Outline labeling records
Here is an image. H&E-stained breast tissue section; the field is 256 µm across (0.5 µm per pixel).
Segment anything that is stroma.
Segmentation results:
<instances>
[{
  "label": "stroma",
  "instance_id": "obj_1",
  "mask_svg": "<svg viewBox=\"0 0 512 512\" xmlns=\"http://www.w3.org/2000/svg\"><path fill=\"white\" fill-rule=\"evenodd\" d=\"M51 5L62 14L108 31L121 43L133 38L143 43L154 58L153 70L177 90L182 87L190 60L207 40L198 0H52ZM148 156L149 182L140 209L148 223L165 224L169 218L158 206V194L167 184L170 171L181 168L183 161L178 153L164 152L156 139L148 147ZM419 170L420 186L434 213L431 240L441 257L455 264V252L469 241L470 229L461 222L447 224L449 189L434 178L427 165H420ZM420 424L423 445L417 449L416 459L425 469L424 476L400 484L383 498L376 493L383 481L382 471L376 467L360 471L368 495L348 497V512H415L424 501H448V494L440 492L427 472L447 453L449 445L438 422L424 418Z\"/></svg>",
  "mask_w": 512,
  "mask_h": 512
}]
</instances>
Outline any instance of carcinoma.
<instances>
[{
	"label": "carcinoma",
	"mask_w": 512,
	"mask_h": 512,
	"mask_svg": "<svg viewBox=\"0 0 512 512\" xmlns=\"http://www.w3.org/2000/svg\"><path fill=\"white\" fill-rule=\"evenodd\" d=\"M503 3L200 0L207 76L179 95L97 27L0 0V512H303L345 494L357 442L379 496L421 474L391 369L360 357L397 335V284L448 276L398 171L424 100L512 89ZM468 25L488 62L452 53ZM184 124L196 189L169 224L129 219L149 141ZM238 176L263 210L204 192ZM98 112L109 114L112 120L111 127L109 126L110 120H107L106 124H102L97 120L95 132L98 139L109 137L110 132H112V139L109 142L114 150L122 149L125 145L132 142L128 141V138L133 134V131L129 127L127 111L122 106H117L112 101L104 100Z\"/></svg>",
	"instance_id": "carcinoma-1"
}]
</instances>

Written instruction: In the listing, find each line with the string "carcinoma" and copy it.

Response for this exercise:
Outline any instance of carcinoma.
	"label": "carcinoma",
	"instance_id": "carcinoma-1"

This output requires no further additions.